§ **TASK DATA**
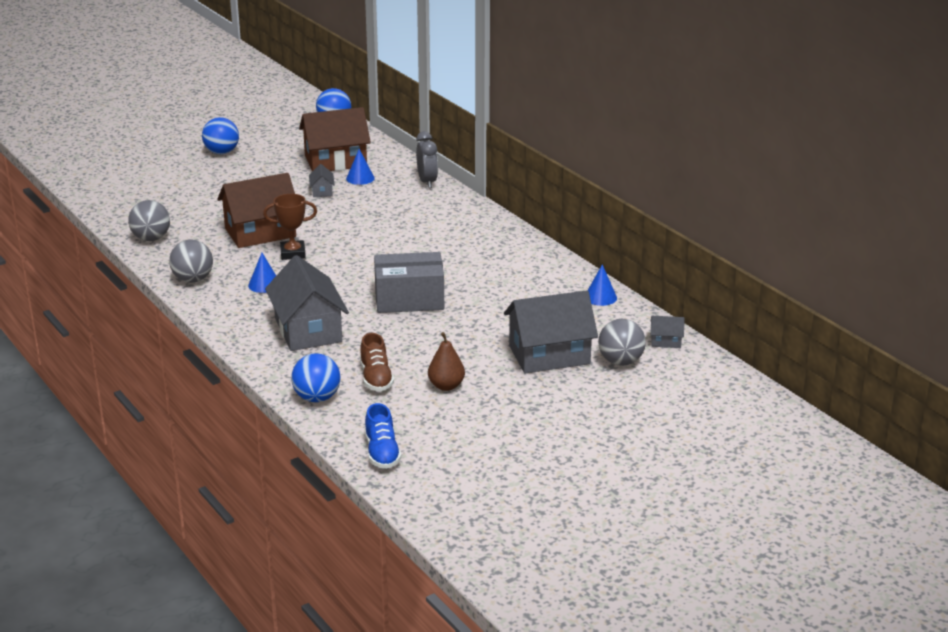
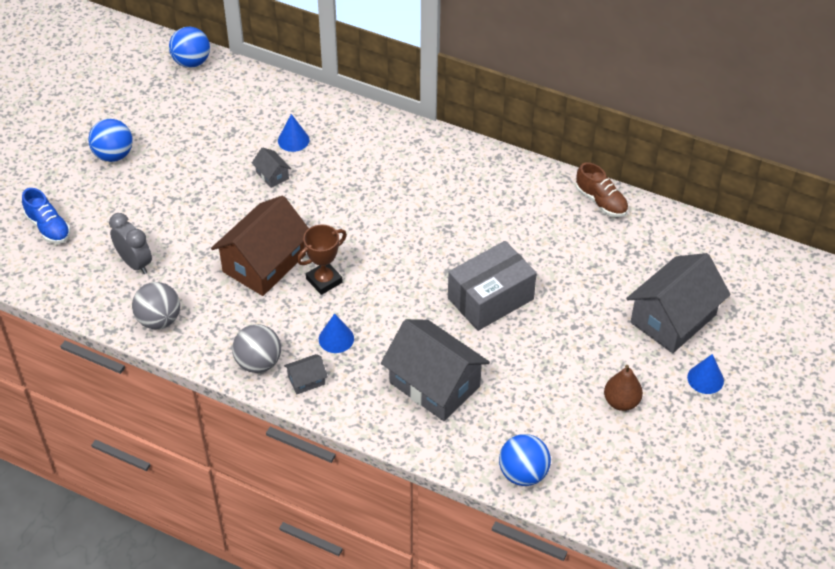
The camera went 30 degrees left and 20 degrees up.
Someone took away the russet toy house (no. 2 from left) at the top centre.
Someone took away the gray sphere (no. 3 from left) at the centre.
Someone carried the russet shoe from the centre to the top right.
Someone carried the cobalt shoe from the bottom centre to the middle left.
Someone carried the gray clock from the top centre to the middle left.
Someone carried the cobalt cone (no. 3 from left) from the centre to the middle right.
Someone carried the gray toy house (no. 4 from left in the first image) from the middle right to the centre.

§ **TRY IT**
Produce the entries again, word for word, without any of their pictures.

§ **ANSWER SECTION**
The camera went 30 degrees left and 20 degrees up.
Someone took away the russet toy house (no. 2 from left) at the top centre.
Someone took away the gray sphere (no. 3 from left) at the centre.
Someone carried the russet shoe from the centre to the top right.
Someone carried the cobalt shoe from the bottom centre to the middle left.
Someone carried the gray clock from the top centre to the middle left.
Someone carried the cobalt cone (no. 3 from left) from the centre to the middle right.
Someone carried the gray toy house (no. 4 from left in the first image) from the middle right to the centre.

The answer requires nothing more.